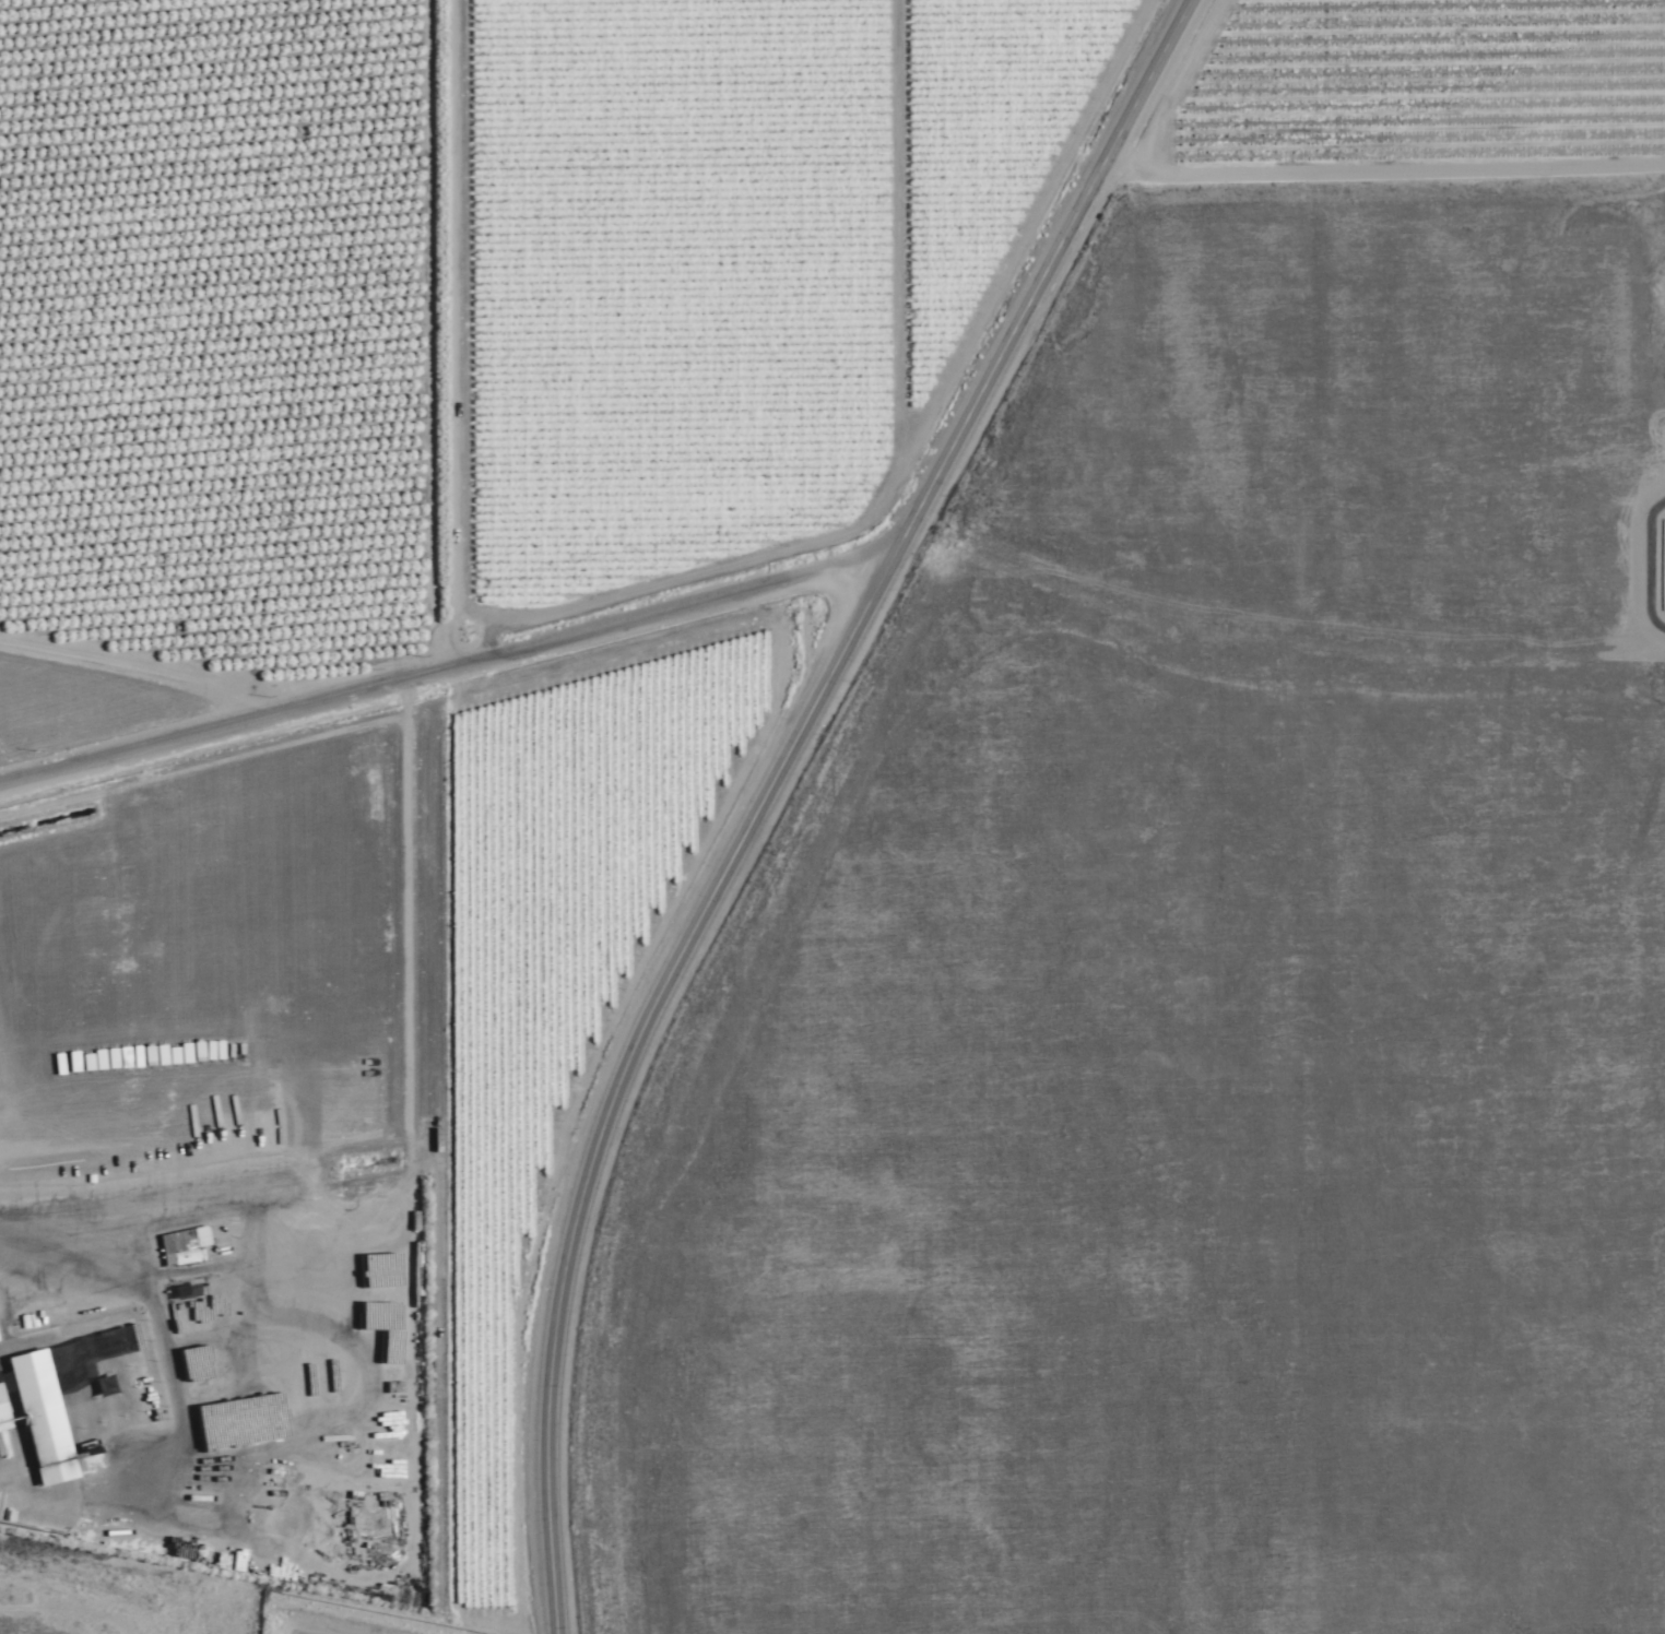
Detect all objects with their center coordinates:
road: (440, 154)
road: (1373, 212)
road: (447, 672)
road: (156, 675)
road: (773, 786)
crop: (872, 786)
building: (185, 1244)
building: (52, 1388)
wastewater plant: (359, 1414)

**What is expected**.
Set the listing down exactly, without its pictures.

**Reply**.
Detect all objects with their center coordinates:
road: (440, 154)
road: (1373, 212)
road: (447, 672)
road: (156, 675)
road: (773, 786)
crop: (872, 786)
building: (185, 1244)
building: (52, 1388)
wastewater plant: (359, 1414)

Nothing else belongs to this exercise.